- _What the task requires_:
The lines to reproduce from the material below are those from the one containing "262 825 411)" through the one containing "390 1103 446)", both included; write them out exactly and add nothing.

- _Data records_:
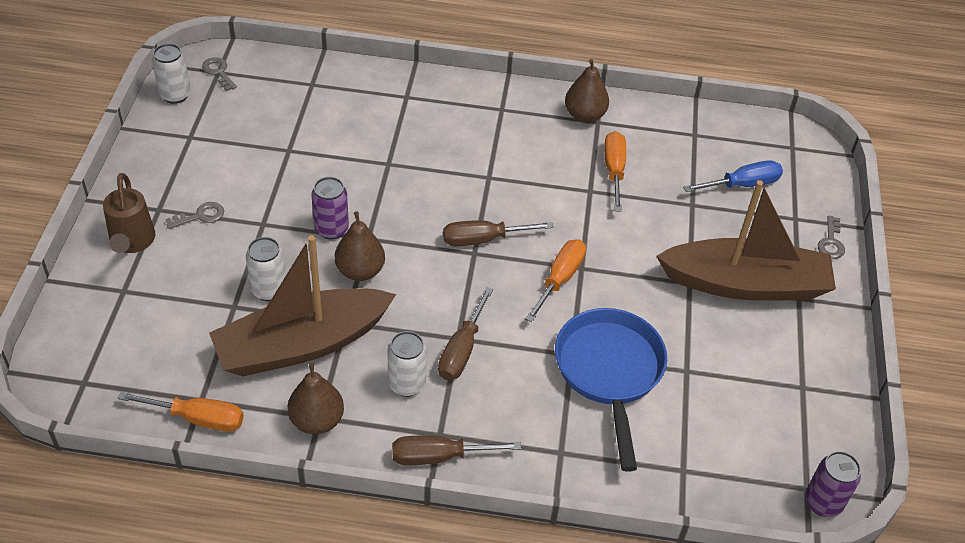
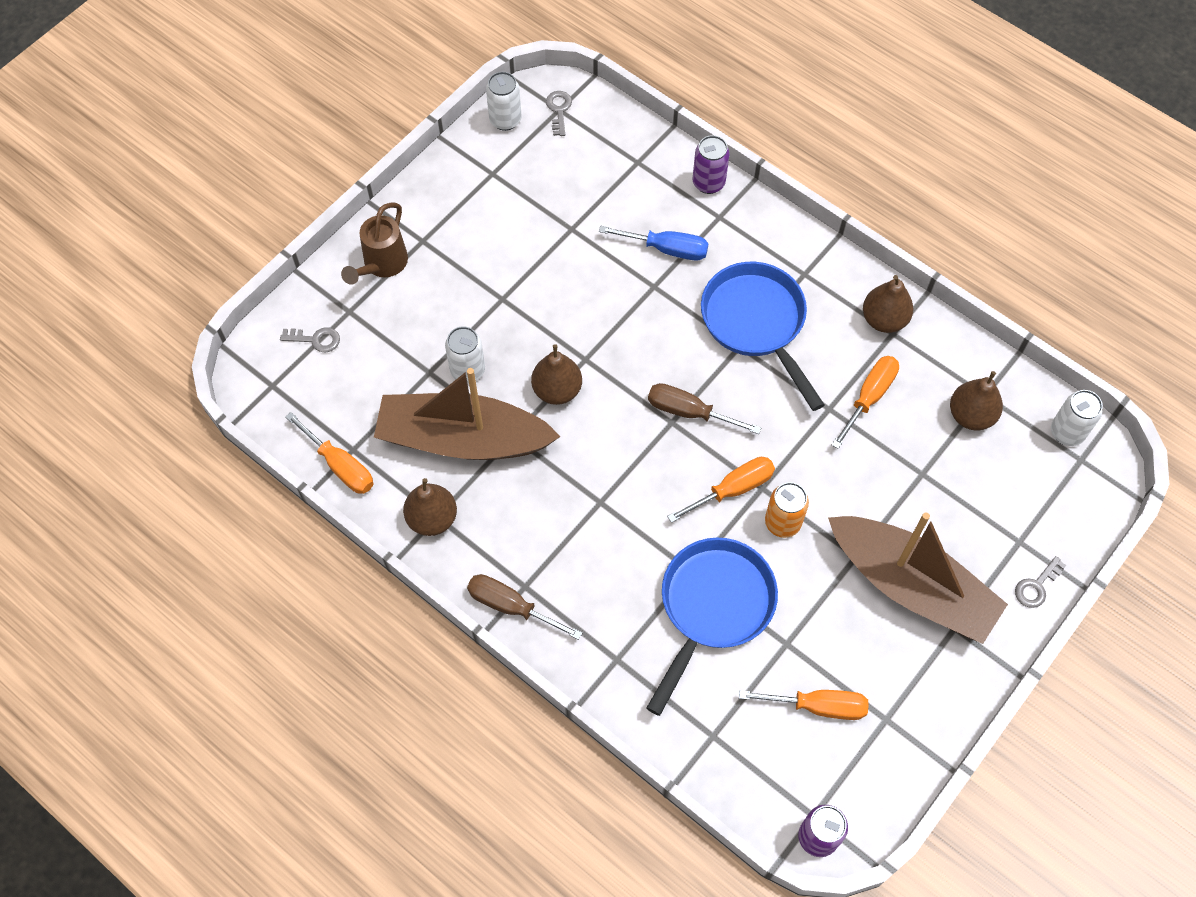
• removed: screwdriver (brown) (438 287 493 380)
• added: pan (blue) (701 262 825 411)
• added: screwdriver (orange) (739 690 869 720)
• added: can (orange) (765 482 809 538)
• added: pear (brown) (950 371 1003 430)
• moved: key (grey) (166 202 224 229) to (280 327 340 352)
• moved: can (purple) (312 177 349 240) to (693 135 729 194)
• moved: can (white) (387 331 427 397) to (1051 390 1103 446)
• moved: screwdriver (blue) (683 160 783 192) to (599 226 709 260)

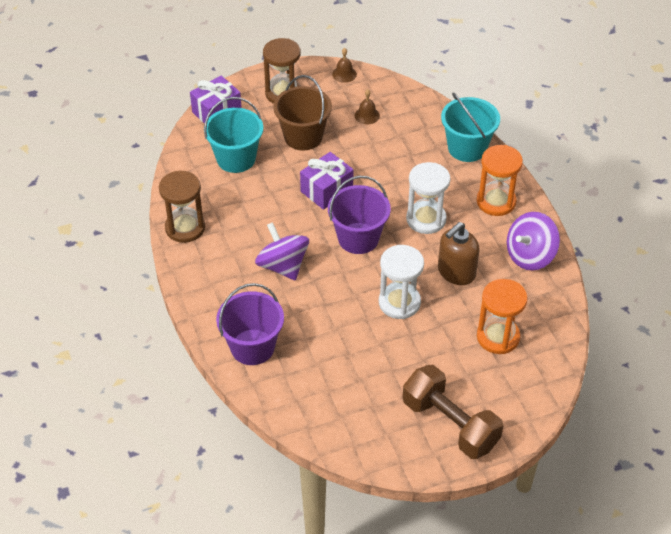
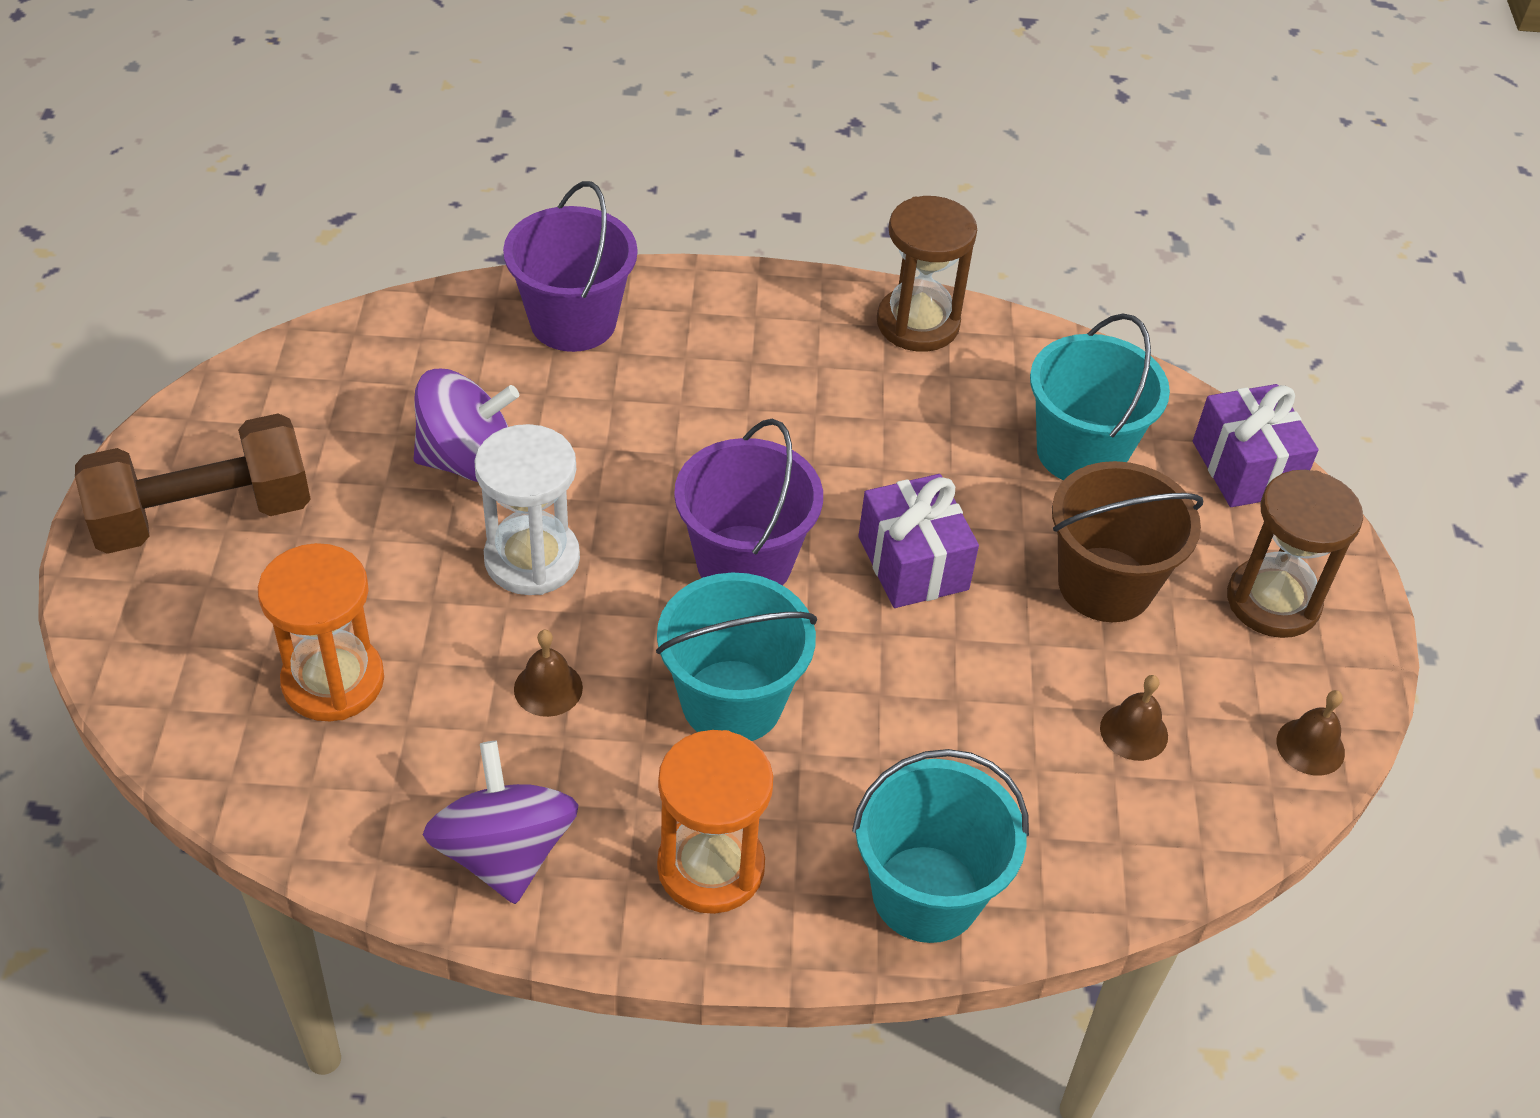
• moved: spinning top (purple) (255 222 309 281) to (414 369 519 482)
• replaced: hourglass (white) (406 162 451 234) to bucket (turquoise) (656 573 817 741)
• replaced: soap dispenser (brown) (438 222 479 285) to bell (brown) (514 630 583 717)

- _Completed task_:
• added: pan (blue) (701 262 825 411)
• added: screwdriver (orange) (739 690 869 720)
• added: can (orange) (765 482 809 538)
• added: pear (brown) (950 371 1003 430)
• moved: key (grey) (166 202 224 229) to (280 327 340 352)
• moved: can (purple) (312 177 349 240) to (693 135 729 194)
• moved: can (white) (387 331 427 397) to (1051 390 1103 446)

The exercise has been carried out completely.